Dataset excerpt
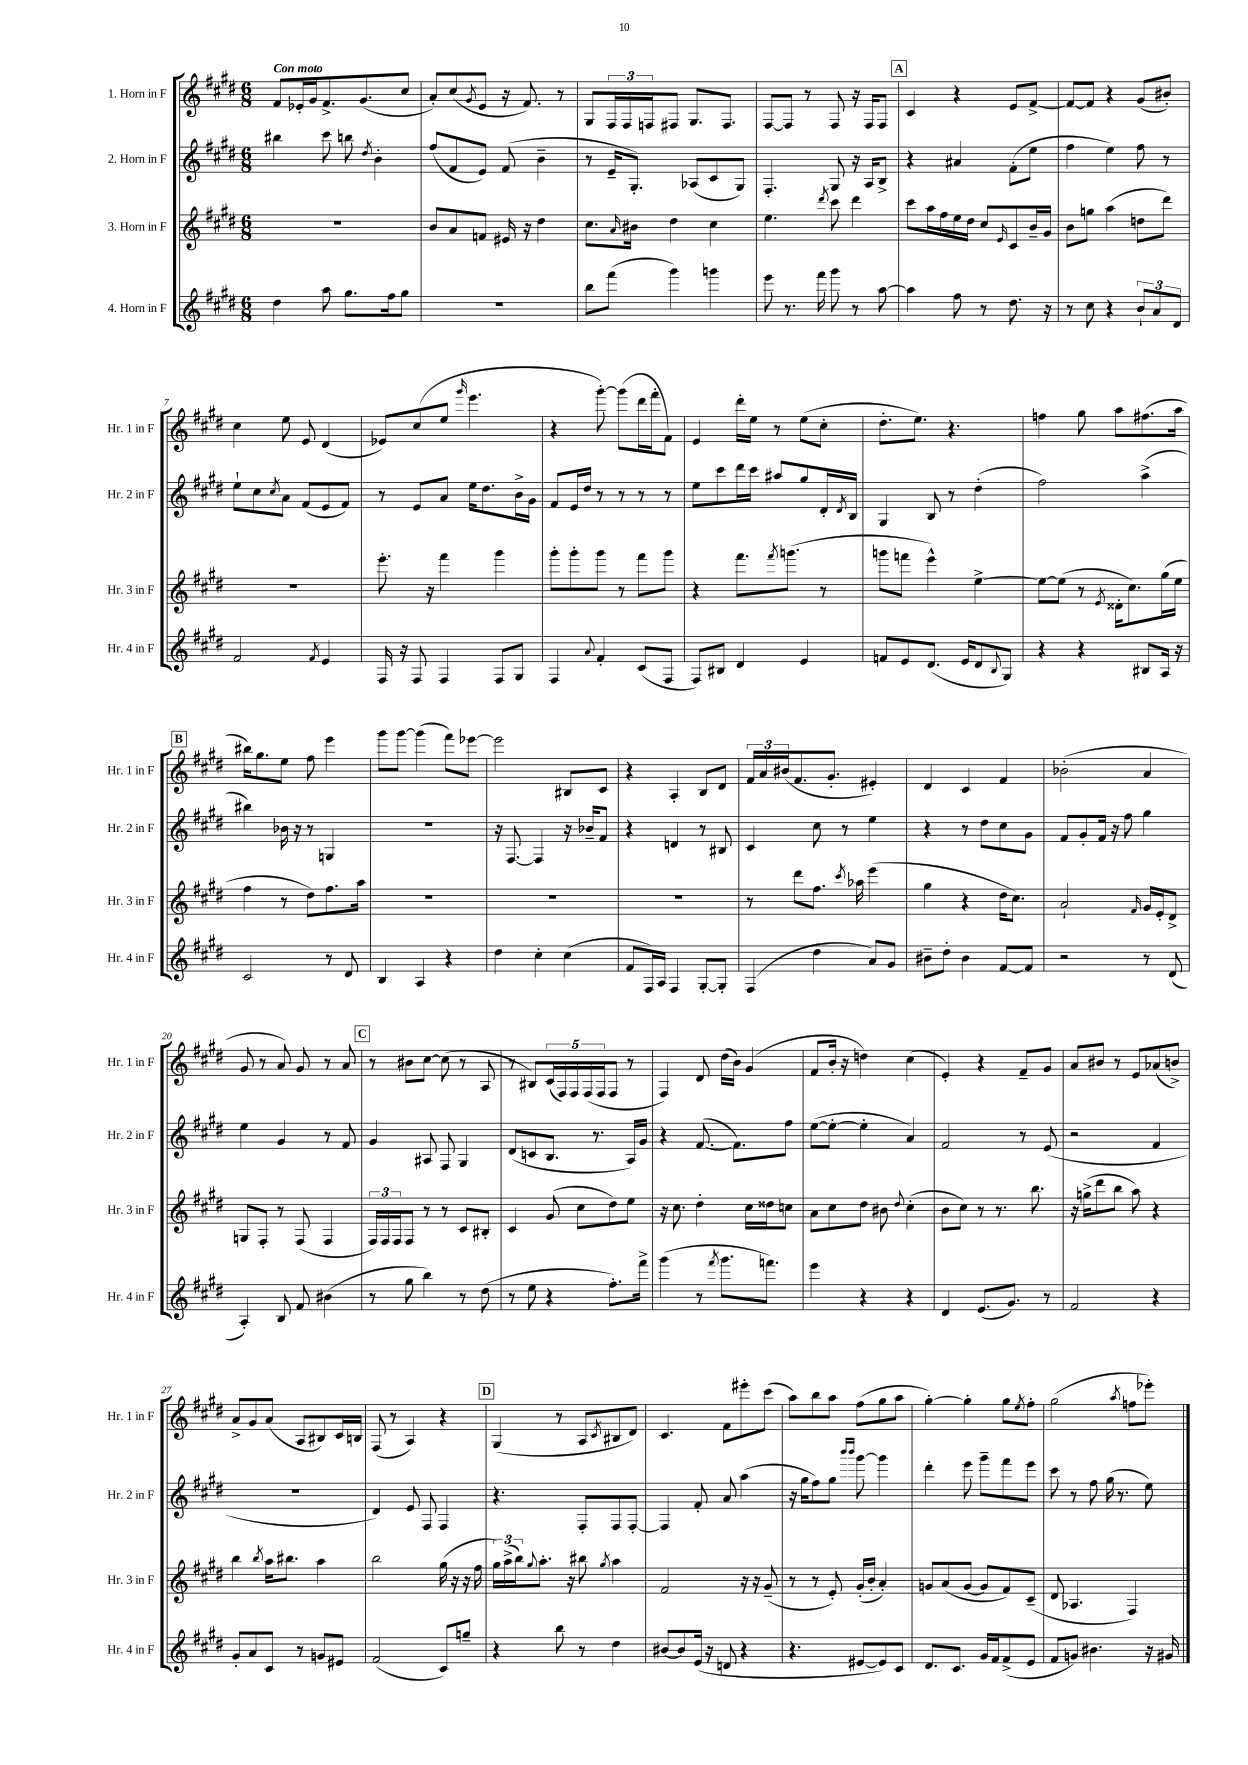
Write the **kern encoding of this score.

**kern	**kern	**kern	**kern
*part4	*part3	*part2	*part1
*staff4	*staff3	*staff2	*staff1
*I"4. Horn in F	*I"3. Horn in F	*I"2. Horn in F	*I"1. Horn in F
*I'Hr. 4 in F	*I'Hr. 3 in F	*I'Hr. 2 in F	*I'Hr. 1 in F
*clefG2	*clefG2	*clefG2	*clefG2
*k[f#c#g#d#]	*k[f#c#g#d#]	*k[f#c#g#d#]	*k[f#c#g#d#]
*M6/8	*M6/8	*M6/8	*M6/8
=1	=1	=1	=1
!	!	!	!LO:TX:a:B:t=Con moto
4dd#\	2.r	4bb#X\	8f#/L
.	.	.	16e-X'/L
.	.	.	16g#/J
8aa\	.	8ccc#\	8.f#^/
8.gg#\L	.	8bbn\	.
.	.	.	(8.g#/
.	.	8qdd#/	.
.	.	4b'\	.
16ff#\k	.	.	.
8gg#\J	.	.	8cc#/J
=2	=2	=2	=2
2.r	8b/L	(8ff#/L	8a'/L)
.	8a/	8f#/	(8cc#/
.	.	.	8qg#/
.	8fn/J	8e/J)	8e/J
.	16e#X/	(8f#/	16r
.	16r	.	8.f#/)
.	4dd#\	4b~\	.
.	.	.	8r
=3	=3	=3	=3
8bb\L	8.cc#\L	8r	8G#/L
(8fff#\J	.	16e~/KL	24F#/L
.	.	.	24F#/
.	16qqa/	.	.
.	16b#X\Jk	8.G#'/J)	.
.	.	.	24Fn/J
4ggg#\)	4dd#\	.	8F#X/J
.	.	(8A-X/L	8.G#/L
4gggn\	4cc#\	8c#/	.
.	.	.	8.F#/J
.	.	8G#/J)	.
=4	=4	=4	=4
8eee\	4.ee\	4.F#'/	[8F#/L
8.r	.	.	8F#/J]
.	.	.	8r
16fff#\	.	.	.
.	8qddd#/	.	.
8ggg#\	8ccc#\	8G#/	8F#/
8r	4ddd#\	16r	16r
.	.	16A/KL	16F#/KL
[8aa\	.	8B^/J	8F#/J
!!LO:REH:place=s1:t=A
=5	=5	=5	=5
4aa\]	8ccc#\L	4r	4c#/
.	16aa\L	.	.
.	16ff#\	.	.
8ff#\	16ee\	4a#X/	4r
.	16dd#\JJ	.	.
8r	8cc#/L	.	.
.	16qqe/	.	.
8.dd#\	8c#/	(8f#'\L	8e/L
.	16b~/L	8ee\J	[8f#^/J
16r	16g#/JJ	.	.
=6	=6	=6	=6
8r	8b\L	4ff#\	8f#/L_
8cc#\	8ggn\J	.	8f#/J]
4r	(4aa\	4ee\)	4r
12b`/L	8ddn\L	8ff#\	(8g#/L
12a/	.	.	.
.	8ddd#\J)	8r	8b#X'/J)
12d#/J	.	.	.
!!LO:LB:g=z
=7	=7	=7	=7
2f#/	2.r	8ee`\L	4cc#\
.	.	8cc#\	.
.	.	8qcc#/	.
.	.	8a\J	8ee\
.	.	(8f#/L	8e/
8qf#/	.	.	.
4e/	.	8e/	(4d#/
.	.	8f#/J)	.
=8	=8	=8	=8
16F#/	8.eee'\	8r	8e-X/L)
16r	.	.	.
8F#/	.	8e/L	(8cc#/
.	16r	.	.
4F#/	4fff#\	8a/J	8ee/J
.	.	.	16qqggg#/
.	.	16ee\KL	4.eee\
.	.	8.dd#\	.
8F#/L	4ggg#\	.	.
8G#/J	.	16b^\L	.
.	.	16g#\JJ	.
=9	=9	=9	=9
4F#/	8ggg#'\L	8f#/L	4r
.	8ggg#'\	16e/L	.
.	.	16dd#/JJ	.
8qqa/	.	.	.
4f#'/	8ggg#\J	8r	[8ggg#'\)
.	8r	8r	(8ggg#\L]
(8c#/L	8fff#\L	8r	16ddd#\L
.	.	.	16fff#'\J
8F#/J	8ggg#\J	8r	8f#\J)
=10	=10	=10	=10
8F#/L)	4r	8ee\L	4e/
8B#X/J	.	8ccc#\	.
4d#/	8.fff#\L	16ddd#\L	16ddd#'\LL
.	.	16ccc#\JJ	16ee\JJ
.	.	8aa#X/L	8r
.	8qfff#/	.	.
.	(8.gggn\J	.	.
4e/	.	8gg#/	(8ee\L
.	8r	16d#'/L	8cc#'\J
.	.	8qd#/	.
.	.	16B/JJ	.
=11	=11	=11	=11
8fn/L	8gggn\L	4G#/	8.dd#'\L
8e/	8fffn\J	.	.
.	.	.	8.ee\J)
(8.d#/J	4eee^^\)	8B/	.
.	.	8r	4.r
16e/KL	.	.	.
8d#/	[4ee^\	(4dd#'\	.
8qqB/	.	.	.
8G#/J)	.	.	.
=12	=12	=12	=12
4r	8ee\L_	2ff#\)	4ffn\
.	(8ee\J]	.	.
4r	8r	.	8gg#\
.	8qe/	.	.
.	16d##X'\KL	.	8aa\L
.	8.cc#\)	.	.
8B#X/L	.	(4aa^\	(8.ff#X\
16A/Jk	(16gg#\L	.	.
16r	16ee\JJ	.	16aa\Jk
!!LO:LB:g=z
!!LO:REH:place=s1:t=B
=13	=13	=13	=13
2c#/	4ff#\	4bb#X\)	16bb#X\KL)
.	.	.	8.gg#\
.	8r	16b-X\	8ee\J
.	.	16r	.
.	8dd#\L)	8r	8ff#\
8r	8.ff#\	4Gn/	4eee\
8d#/	.	.	.
.	16aa\Jk	.	.
=14	=14	=14	=14
4B/	2.r	2.r	8ggg#\L
.	.	.	[8ggg#\J
4A/	.	.	(4ggg#\]
4r	.	.	8fff#\L)
.	.	.	[8eee-X\J
=15	=15	=15	=15
4dd#\	2.r	16r	2eee-\]
.	.	[8.F#/	.
4cc#'\	.	4F#/]	.
(4cc#\	.	16r	8B#X/L
.	.	16b-X~/KL	.
.	.	8f#/J	8c#/J
=16	=16	=16	=16
8f#/L	2.r	4r	4r
16F#/L)	.	.	.
16A/JJ	.	.	.
4F#/	.	4dn/	4A'/
[8G#'/L	.	8r	8B/L
8G#'/J]	.	8B#X/	8d#/J
=17	=17	=17	=17
(4F#/	8r	4c#/	24f#/LL
.	.	.	24a/
.	.	.	(24b#X/J
.	8ddd#\L	.	8.f#/
4dd#\	8.ff#\J	8cc#\	.
.	.	.	8.g#'/J
.	.	8r	.
.	8qccc#/	.	.
.	16aa-X\	.	.
8a/L)	(4eee\	4ee\	4e#X'/)
8g#/J	.	.	.
=18	=18	=18	=18
8b#X~\L	4gg#\	4r	4d#/
8dd#'\J	.	.	.
4b#\	4r	8r	4c#/
.	.	8dd#\L	.
[8f#/L	16dd#\KL	8cc#\	4f#/
.	8.cc#\J)	.	.
8f#/J]	.	8g#\J	.
=19	=19	=19	=19
2r	2a`/	8f#/L	(2b-X'\
.	.	8g#'/	.
.	.	16f#/Jk	.
.	.	16r	.
.	.	8ff#\	.
.	16qqf#/	.	.
8r	16g#/LL	4gg#\	4a/
.	16e'/J	.	.
(8d#/	8d#^/J	.	.
!!LO:LB:g=z
=20	=20	=20	=20
4A'/)	8Gn/L	4ee\	8g#/
.	8F#'/J	.	8r
8B/	8r	4g#/	8a/)
8f#/	(8F#/	.	8g#/
(4b#X\	4F#/	8r	8r
.	.	8f#/	8a/
!!LO:REH:place=s1:t=C
=21	=21	=21	=21
8r	24F#/LL)	4g#/	8r
.	24F#/	.	.
.	24F#/J	.	.
8gg#\	8F#/J	.	8b#X\L
4bb\)	8r	8A#X/	[8cc#\J
.	8r	8F#/	(8cc#\]
8r	8c#/L	4G#/	8r
(8dd#\	8B#X'/J	.	8A/
=22	=22	=22	=22
8r	4c#/	(8d#/L	8r
8ee\	.	8cn/	8B#X/L)
4r	(8g#/	8.B/J	(20c#/L
.	.	.	20F#/)
.	.	.	20F#/
.	8cc#\L	.	.
.	.	.	(20F#/
.	.	8.r	.
.	.	.	20F#/J
8.ff#'\L)	8dd#\)	.	8F#/J
.	8ee\J	16A/LL)	8r
16fff#^\Jk	.	16g#/JJ	.
=23	=23	=23	=23
(4ggg#\	16r	4r	4F#/)
.	8.cc#\	.	.
8r	4dd#'\	([8.f#/	8d#/
8qfff#/	.	.	.
8.ggg#\L	.	.	(16dd#\LL
.	.	8.f#\L])	16b\JJ)
.	16cc#\LL	.	(4g#/
8.fffn\J)	16dd##X\J	.	.
.	8ccn\J	8ff#\J	.
=24	=24	=24	=24
4eee\	8a\L	([8ee\L	8f#/L
.	8cc#\	8ee'\J_	16b'/Jk
.	.	.	16r
4r	8dd#\J	4ee'\]	4ddn\)
.	8b#X\	.	.
.	8qqdd#/	.	.
4r	(4cc#'\	4a/)	(4cc#\
=25	=25	=25	=25
4d#/	8b\L	2f#/	4e'/)
.	8cc#\J)	.	.
(8.e/L	8r	.	4r
.	8.r	.	.
8.g#/J)	.	.	.
.	.	8r	8f#~/L
.	8.bb\	.	.
8r	.	(8e/	8g#/J
=26	=26	=26	=26
2f#/	16r	2r	8a/L
.	(16ggn^\KL	.	.
.	8ddd#\	.	8b#X/J
.	8bb\J	.	8r
.	8aa\)	.	8e/L
4r	4r	4f#/	(8a-X/
.	.	.	8bn^/J)
!!LO:LB:g=z
=27	=27	=27	=27
8g#'/L	4bb\	2.r	8a^/L
8a/	.	.	8g#/
.	8qbb/	.	.
8c#/J	16aa\KL	.	(8a/J
.	8.bb#X\J	.	.
8r	.	.	8A/L
8gn/L	4aa\	.	8B#X/)
8e#X/J	.	.	16c#/L
.	.	.	16Bn/JJ
=28	=28	=28	=28
(2f#/	2bb\	4d#/)	(8F#/
.	.	.	8r
.	.	8e/	4A/)
.	.	8F#/	.
8c#/L)	(16gg#\	4F#/	4r
.	16r	.	.
8ggn~/J	16r	.	.
.	16ff#\	.	.
!!LO:REH:place=s1:t=D
=29	=29	=29	=29
4r	24gg#\LL)	4.r	(4G#/
.	(24aa^\	.	.
.	24bb\J)	.	.
.	8qqgg#/	.	.
.	8.aa'\J	.	.
8bb\	.	.	8r
.	16r	.	.
8r	8bb#X\	8F#'/L	8A/L
.	8qgg#/	.	8qc#/
4dd#\	4aa\	8F#/	8B#X/
.	.	[8F#'/J	8d#/J)
=30	=30	=30	=30
[8b#X/L	2f#/	4F#/]	4.c#/
8b#/]	.	.	.
(16e/Jk	.	8f#'/	.
16r	.	.	.
8dn/	.	8a/	8f#\L
4r	16r	(4aa\	8eee#X'\
.	16r	.	.
.	(8g#~/	.	(8ccc#\J
=31	=31	=31	=31
4.r	8r	16r	8aa\L)
.	.	16gg#\KL	.
.	8r	8ff#\)	8bb\
.	8e'/)	8gg#\J	8aa\J
.	.	16qqbbb/LL	.
.	.	16qqbbb/JJ	.
[8e#X/L	(16g#'/LL	[8ggg#\	(8ff#\L
.	16b'/JJ	.	.
8e#/])	4a'/)	4ggg#\]	8gg#\
8c#/J	.	.	8aa\J
=32	=32	=32	=32
8.d#/L	8gn/L	4ddd#'\	[4gg#'\)
.	(8a/	.	.
8.c#/J	.	.	.
.	[8g/J	8eee\	4gg#'\]
16g#/LL	8g/L]	8ggg#~\L	.
16f#/J	.	.	.
(8f#^/	8f#/)	8fff#\	8gg#\L
.	.	.	8qee/
8e/J	(8c#~/J	8eee\J	8ff#'\J
=33	=33	=33	=33
8f#/L	8d#/	8ccc#\	(2gg#\
8gn/J)	4.A-X/	8r	.
4.b#X\	.	8ff#\	.
.	.	(16gg#\	.
.	.	8.r	.
.	.	.	8qaa/
.	4F#/)	.	8ffn\L
16r	.	8ee\)	8eee-X'\J)
16g#X/	.	.	.
==	==	==	==
*-	*-	*-	*-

WRITTEN TASK >> How many lines of the entries contain the string "kern", with case counting? Reply with the number alone.

WORKED SOLUTION >> 2